(DATA TO USE)

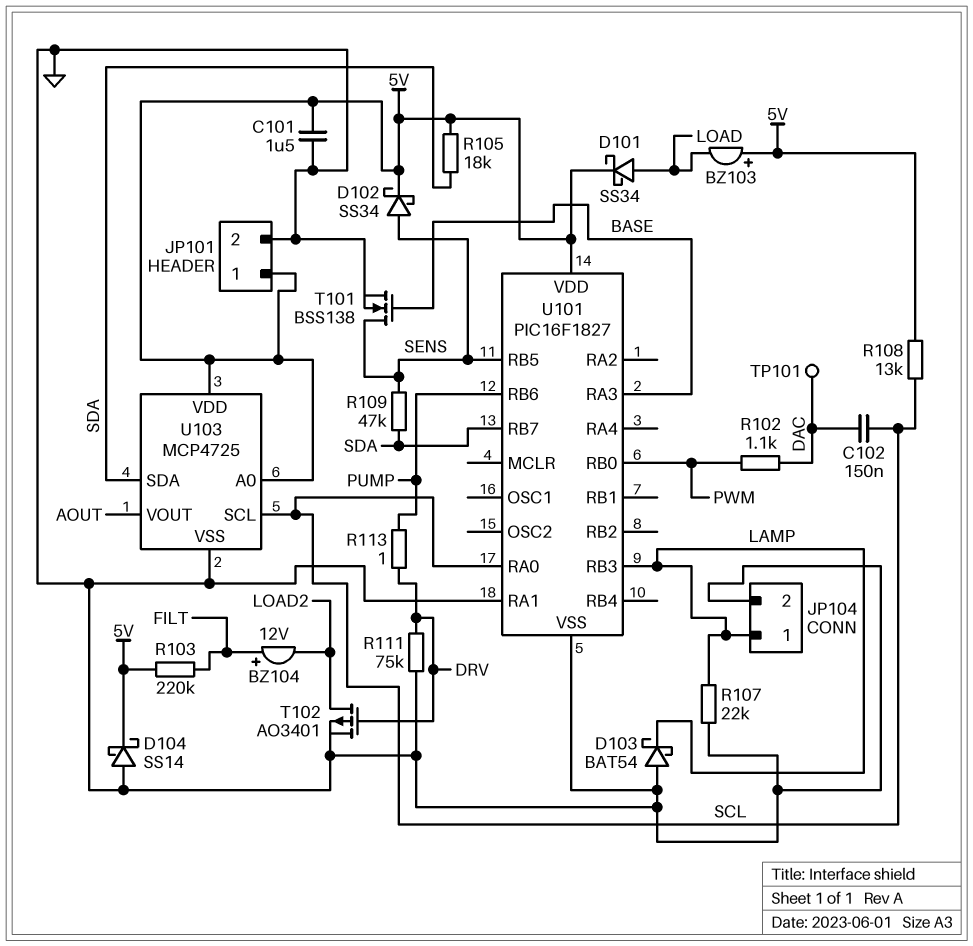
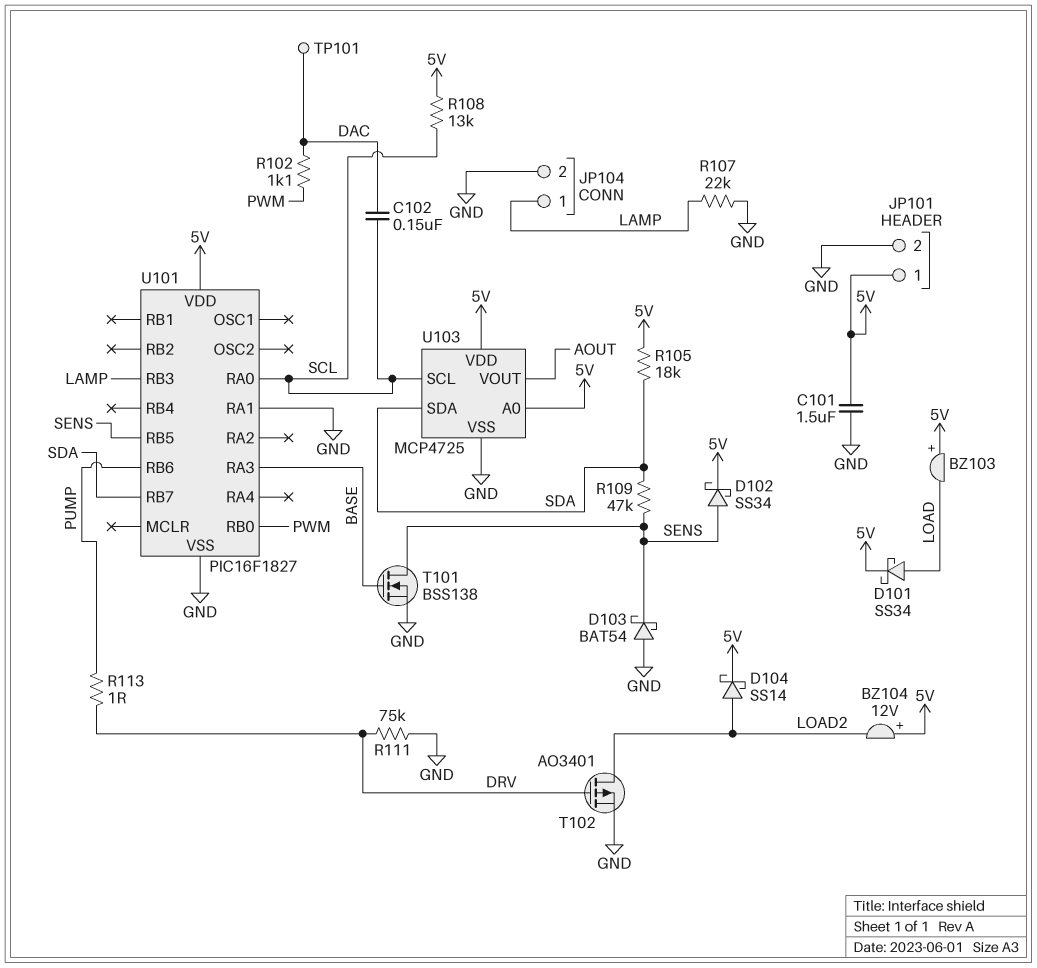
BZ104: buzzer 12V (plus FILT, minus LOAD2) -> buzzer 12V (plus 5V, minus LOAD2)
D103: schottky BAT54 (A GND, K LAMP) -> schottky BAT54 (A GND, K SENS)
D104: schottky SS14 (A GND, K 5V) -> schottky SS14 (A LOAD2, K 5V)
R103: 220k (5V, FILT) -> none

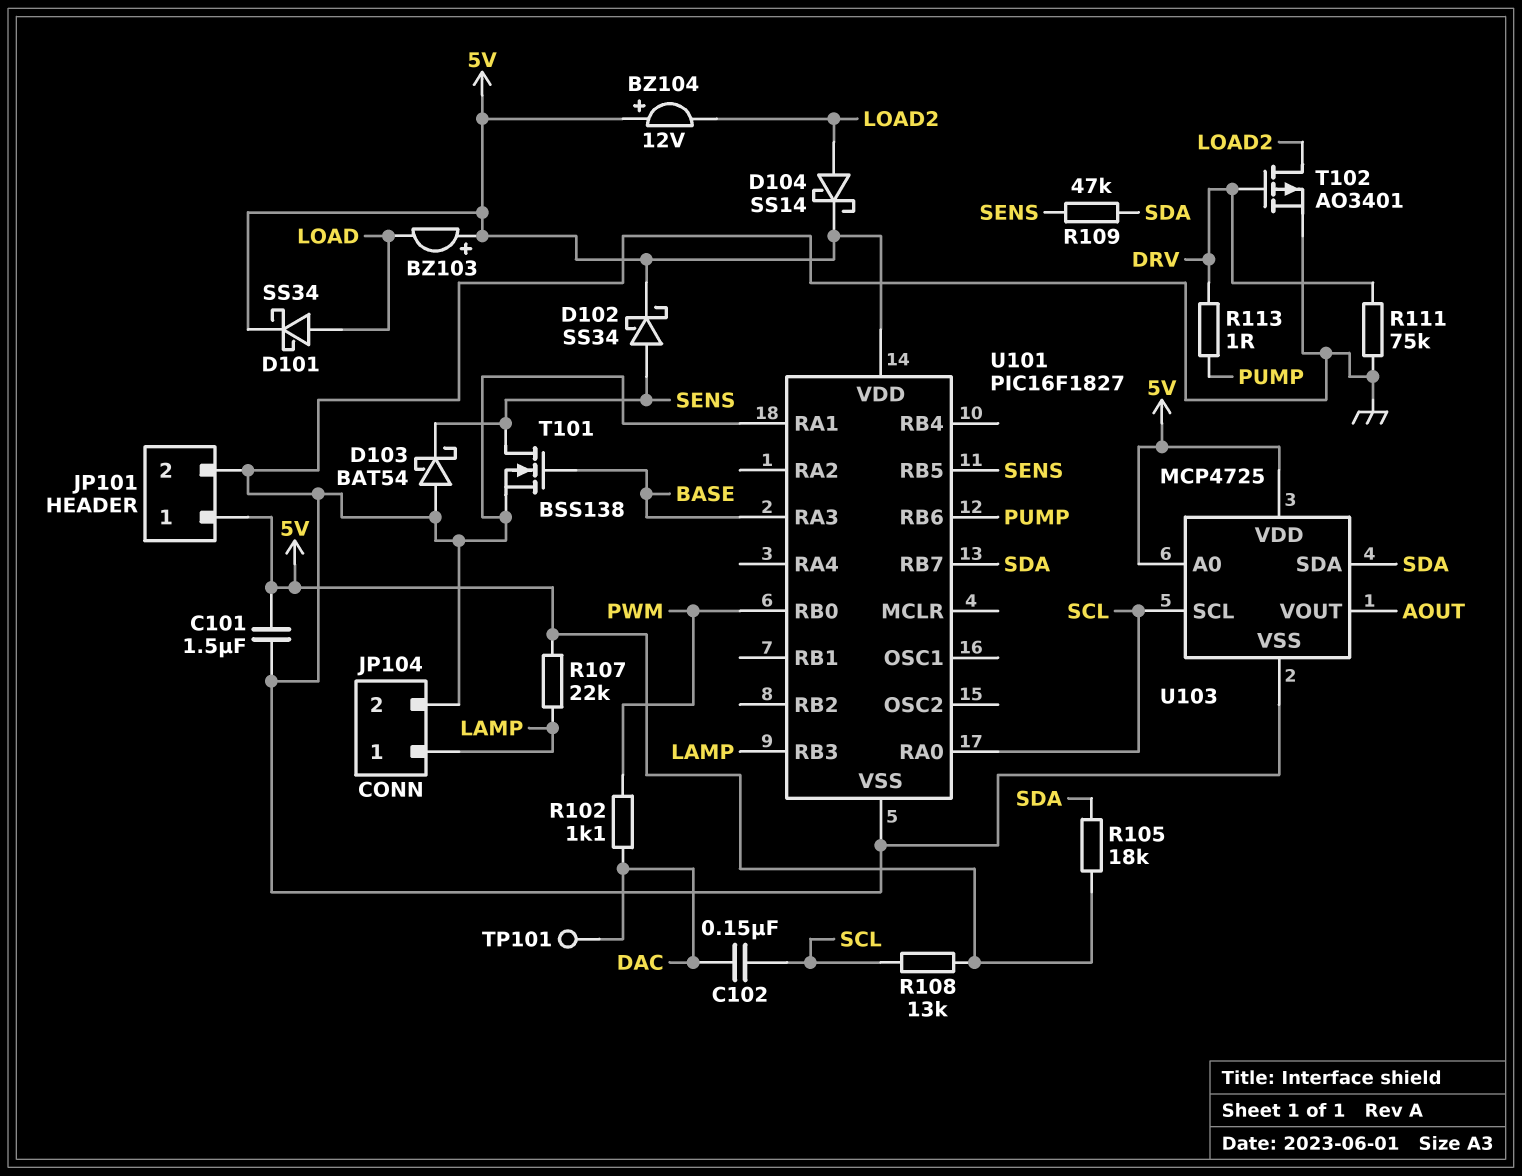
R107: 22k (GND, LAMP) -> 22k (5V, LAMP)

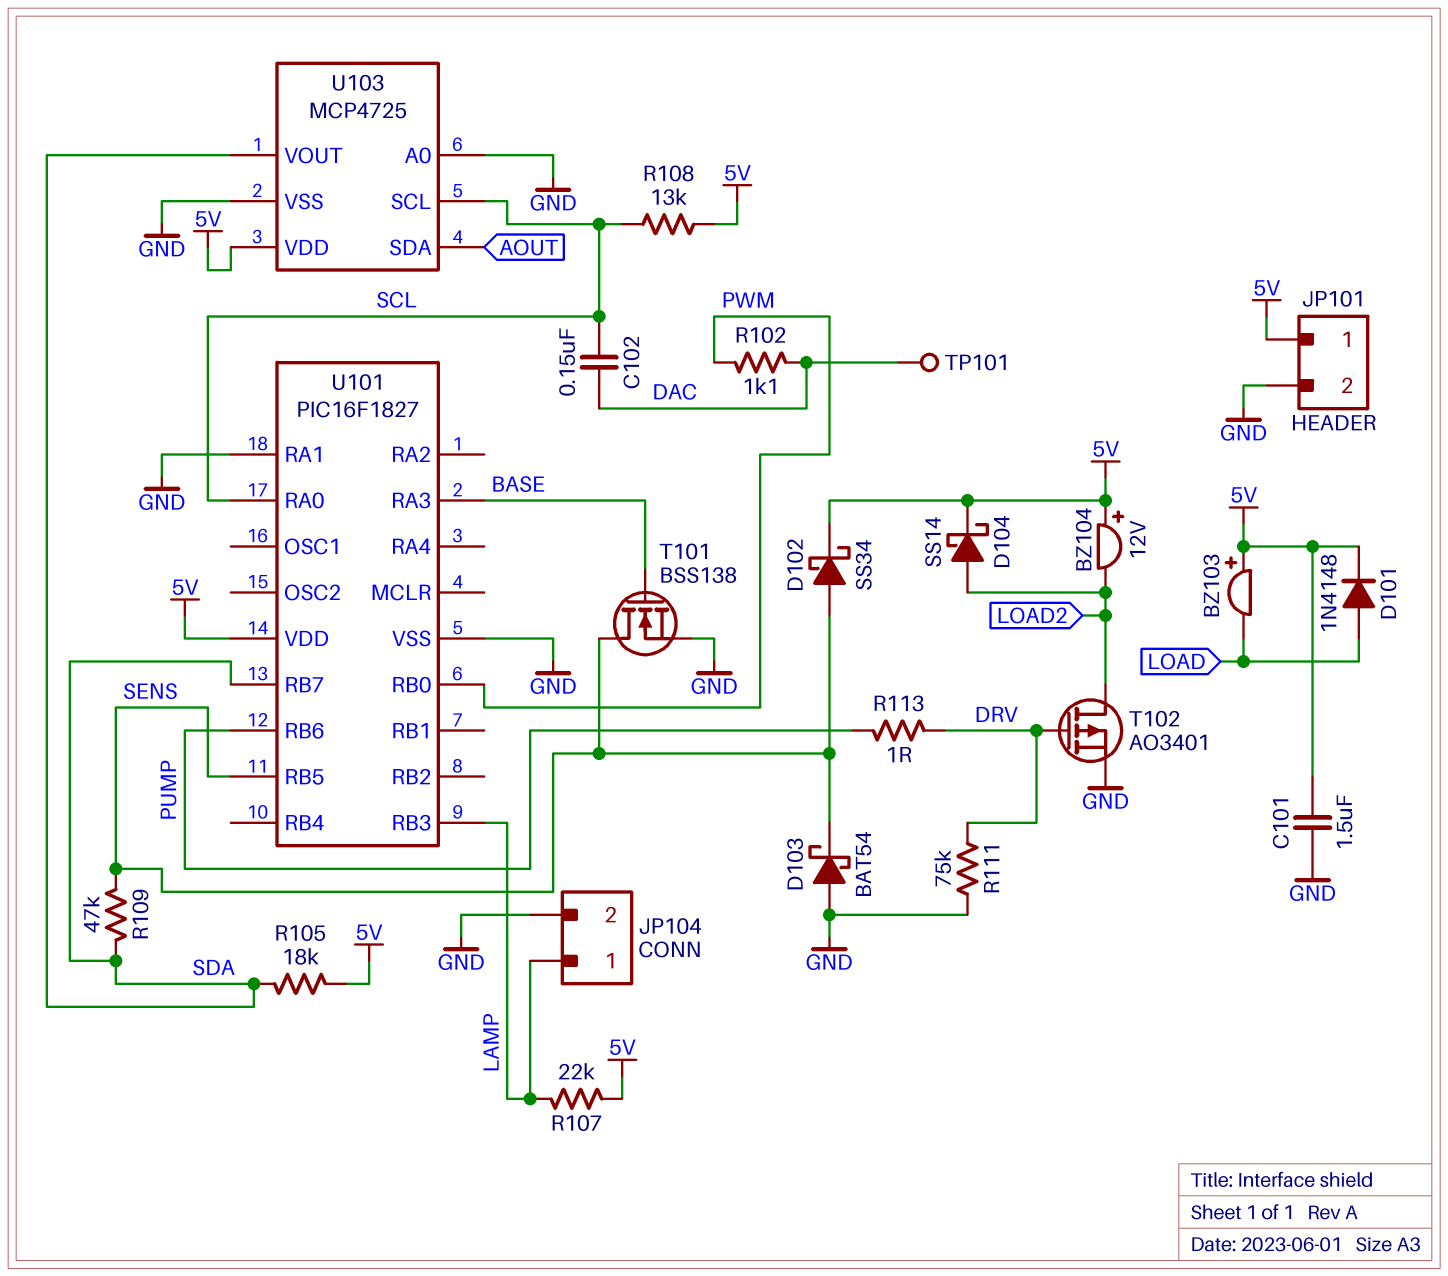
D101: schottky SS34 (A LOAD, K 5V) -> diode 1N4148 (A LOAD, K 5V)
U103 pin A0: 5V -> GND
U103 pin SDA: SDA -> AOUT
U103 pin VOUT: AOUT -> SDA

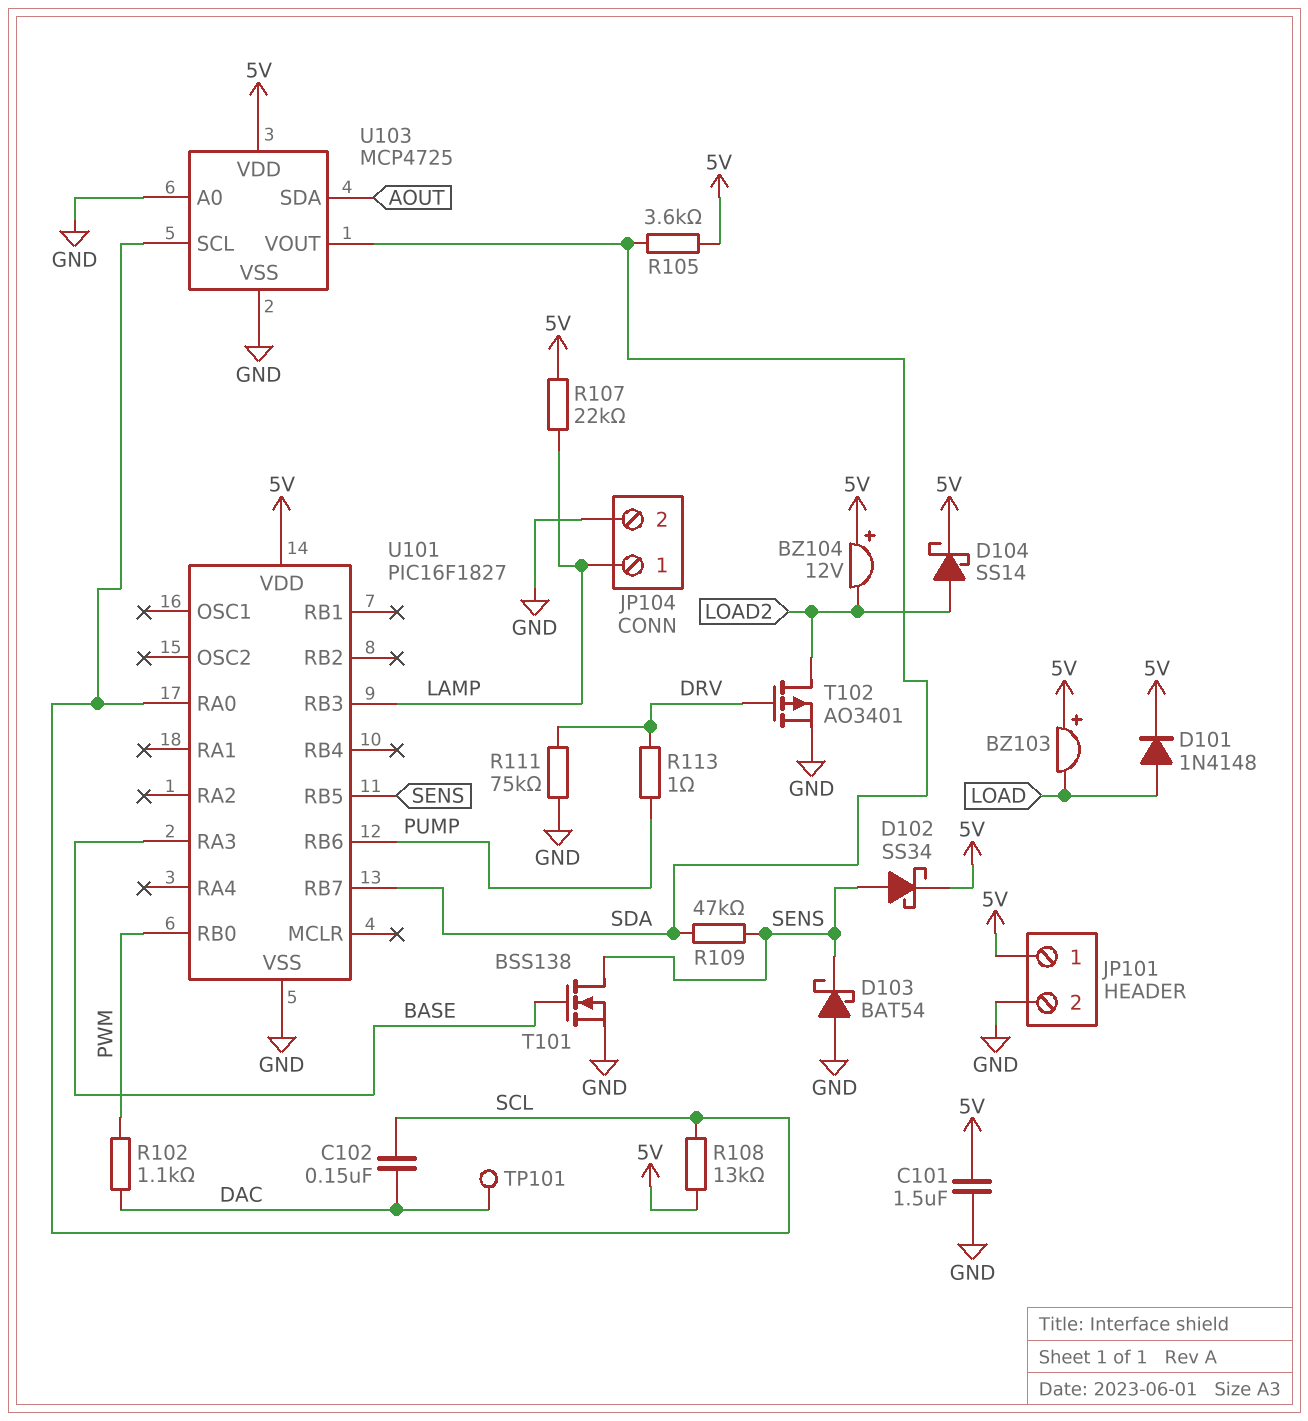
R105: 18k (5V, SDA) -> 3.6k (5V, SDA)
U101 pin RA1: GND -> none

(End DATA TO USE)
(DATA TO USE)

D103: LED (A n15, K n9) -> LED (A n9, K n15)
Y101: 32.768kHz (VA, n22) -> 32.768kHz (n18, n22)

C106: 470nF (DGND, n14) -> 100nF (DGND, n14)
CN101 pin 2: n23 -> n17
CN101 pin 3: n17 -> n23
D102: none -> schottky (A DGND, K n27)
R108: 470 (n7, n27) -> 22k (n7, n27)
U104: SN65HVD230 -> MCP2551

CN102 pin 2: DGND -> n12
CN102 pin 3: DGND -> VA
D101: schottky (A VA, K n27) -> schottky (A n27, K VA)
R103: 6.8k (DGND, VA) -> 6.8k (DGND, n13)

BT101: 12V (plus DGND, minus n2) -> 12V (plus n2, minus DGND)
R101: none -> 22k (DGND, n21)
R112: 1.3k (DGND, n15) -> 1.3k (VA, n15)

(End DATA TO USE)

# EXERCISE OBJECTIVE
From the line holding "U103 pin A0: 5V -> GND" to the line holding "U101 pin RA1: GND -> none", both included, retype the entries above exactly and drop the pictures.

# SOLUTION TO THIS PROBLEM
U103 pin A0: 5V -> GND
U103 pin SDA: SDA -> AOUT
U103 pin VOUT: AOUT -> SDA

R105: 18k (5V, SDA) -> 3.6k (5V, SDA)
U101 pin RA1: GND -> none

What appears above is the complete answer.